# DATASET
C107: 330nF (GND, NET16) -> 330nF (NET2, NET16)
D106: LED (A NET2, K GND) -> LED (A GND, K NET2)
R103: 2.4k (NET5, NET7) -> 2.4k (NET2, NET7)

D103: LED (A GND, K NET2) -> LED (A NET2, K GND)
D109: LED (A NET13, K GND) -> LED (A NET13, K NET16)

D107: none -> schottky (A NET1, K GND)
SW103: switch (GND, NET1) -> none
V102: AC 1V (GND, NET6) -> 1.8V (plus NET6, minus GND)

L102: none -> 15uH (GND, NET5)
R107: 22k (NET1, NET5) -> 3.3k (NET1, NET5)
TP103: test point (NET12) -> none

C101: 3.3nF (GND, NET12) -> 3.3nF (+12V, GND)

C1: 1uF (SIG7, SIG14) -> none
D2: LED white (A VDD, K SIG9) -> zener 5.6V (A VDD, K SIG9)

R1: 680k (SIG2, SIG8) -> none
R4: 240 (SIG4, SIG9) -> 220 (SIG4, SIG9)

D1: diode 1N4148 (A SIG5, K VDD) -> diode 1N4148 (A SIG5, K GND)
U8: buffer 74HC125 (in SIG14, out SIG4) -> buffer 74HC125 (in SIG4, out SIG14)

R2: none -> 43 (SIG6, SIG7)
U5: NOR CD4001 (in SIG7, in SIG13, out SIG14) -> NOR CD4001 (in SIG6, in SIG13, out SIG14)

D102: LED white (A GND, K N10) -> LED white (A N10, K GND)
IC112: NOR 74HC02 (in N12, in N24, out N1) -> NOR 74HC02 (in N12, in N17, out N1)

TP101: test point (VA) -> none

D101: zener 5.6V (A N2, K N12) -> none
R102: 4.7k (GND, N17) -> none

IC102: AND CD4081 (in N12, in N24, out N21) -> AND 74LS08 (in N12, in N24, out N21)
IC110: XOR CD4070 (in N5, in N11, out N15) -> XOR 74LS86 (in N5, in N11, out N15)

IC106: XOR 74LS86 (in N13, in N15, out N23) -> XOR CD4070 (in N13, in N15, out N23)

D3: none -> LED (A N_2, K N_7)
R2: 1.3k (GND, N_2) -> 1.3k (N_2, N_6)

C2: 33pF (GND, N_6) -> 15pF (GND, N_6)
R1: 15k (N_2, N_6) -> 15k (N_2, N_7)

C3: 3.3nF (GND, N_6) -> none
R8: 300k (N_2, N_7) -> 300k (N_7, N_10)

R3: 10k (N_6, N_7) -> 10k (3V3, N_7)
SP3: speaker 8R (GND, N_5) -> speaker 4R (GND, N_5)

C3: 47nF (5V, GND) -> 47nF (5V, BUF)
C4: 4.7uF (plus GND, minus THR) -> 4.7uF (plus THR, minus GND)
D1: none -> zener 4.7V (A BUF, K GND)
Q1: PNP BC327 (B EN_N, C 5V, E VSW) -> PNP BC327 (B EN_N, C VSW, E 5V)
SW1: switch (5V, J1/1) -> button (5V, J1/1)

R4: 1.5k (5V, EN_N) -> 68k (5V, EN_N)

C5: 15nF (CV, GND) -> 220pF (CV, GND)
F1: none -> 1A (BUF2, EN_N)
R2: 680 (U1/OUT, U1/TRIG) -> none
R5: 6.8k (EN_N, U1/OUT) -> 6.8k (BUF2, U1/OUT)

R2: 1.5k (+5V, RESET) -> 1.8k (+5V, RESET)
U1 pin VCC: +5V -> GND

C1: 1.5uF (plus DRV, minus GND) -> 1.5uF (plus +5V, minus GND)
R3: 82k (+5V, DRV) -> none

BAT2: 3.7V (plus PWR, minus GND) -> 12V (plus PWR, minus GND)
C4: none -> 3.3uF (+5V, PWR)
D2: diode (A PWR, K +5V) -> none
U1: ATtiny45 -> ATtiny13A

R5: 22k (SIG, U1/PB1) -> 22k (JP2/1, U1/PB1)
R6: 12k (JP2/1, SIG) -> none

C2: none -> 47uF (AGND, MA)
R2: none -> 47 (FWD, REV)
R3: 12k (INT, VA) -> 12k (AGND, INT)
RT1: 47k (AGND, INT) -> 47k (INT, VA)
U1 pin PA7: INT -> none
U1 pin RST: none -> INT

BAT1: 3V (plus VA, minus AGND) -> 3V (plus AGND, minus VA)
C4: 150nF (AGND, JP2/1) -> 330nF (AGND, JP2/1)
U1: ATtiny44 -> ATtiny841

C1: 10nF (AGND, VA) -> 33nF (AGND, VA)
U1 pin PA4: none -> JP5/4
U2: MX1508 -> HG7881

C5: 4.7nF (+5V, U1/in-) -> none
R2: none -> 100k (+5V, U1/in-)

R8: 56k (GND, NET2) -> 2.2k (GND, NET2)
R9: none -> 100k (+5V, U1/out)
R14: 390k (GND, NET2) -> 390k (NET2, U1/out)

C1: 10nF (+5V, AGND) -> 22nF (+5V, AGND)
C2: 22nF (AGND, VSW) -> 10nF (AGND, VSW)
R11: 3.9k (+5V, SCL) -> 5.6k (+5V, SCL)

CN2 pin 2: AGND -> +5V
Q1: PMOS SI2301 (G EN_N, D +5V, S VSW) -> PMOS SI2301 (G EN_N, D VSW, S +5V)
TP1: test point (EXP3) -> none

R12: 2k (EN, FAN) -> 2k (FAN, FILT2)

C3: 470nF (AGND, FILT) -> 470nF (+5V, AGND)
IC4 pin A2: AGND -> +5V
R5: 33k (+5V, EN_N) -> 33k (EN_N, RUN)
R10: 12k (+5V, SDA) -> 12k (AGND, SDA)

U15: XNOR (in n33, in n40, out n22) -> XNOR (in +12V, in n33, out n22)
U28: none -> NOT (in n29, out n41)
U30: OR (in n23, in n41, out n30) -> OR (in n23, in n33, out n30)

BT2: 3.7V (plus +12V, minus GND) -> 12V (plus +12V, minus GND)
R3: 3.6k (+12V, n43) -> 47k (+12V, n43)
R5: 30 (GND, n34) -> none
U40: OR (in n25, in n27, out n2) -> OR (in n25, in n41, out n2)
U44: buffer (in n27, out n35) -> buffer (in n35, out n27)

# EXERCISE DETAILS
Here the job is to transcribe the lines from the first line of the data through the line containing "D109: LED (A", inclusive, exactly and with nothing else.

# SOLUTION BELOW
C107: 330nF (GND, NET16) -> 330nF (NET2, NET16)
D106: LED (A NET2, K GND) -> LED (A GND, K NET2)
R103: 2.4k (NET5, NET7) -> 2.4k (NET2, NET7)

D103: LED (A GND, K NET2) -> LED (A NET2, K GND)
D109: LED (A NET13, K GND) -> LED (A NET13, K NET16)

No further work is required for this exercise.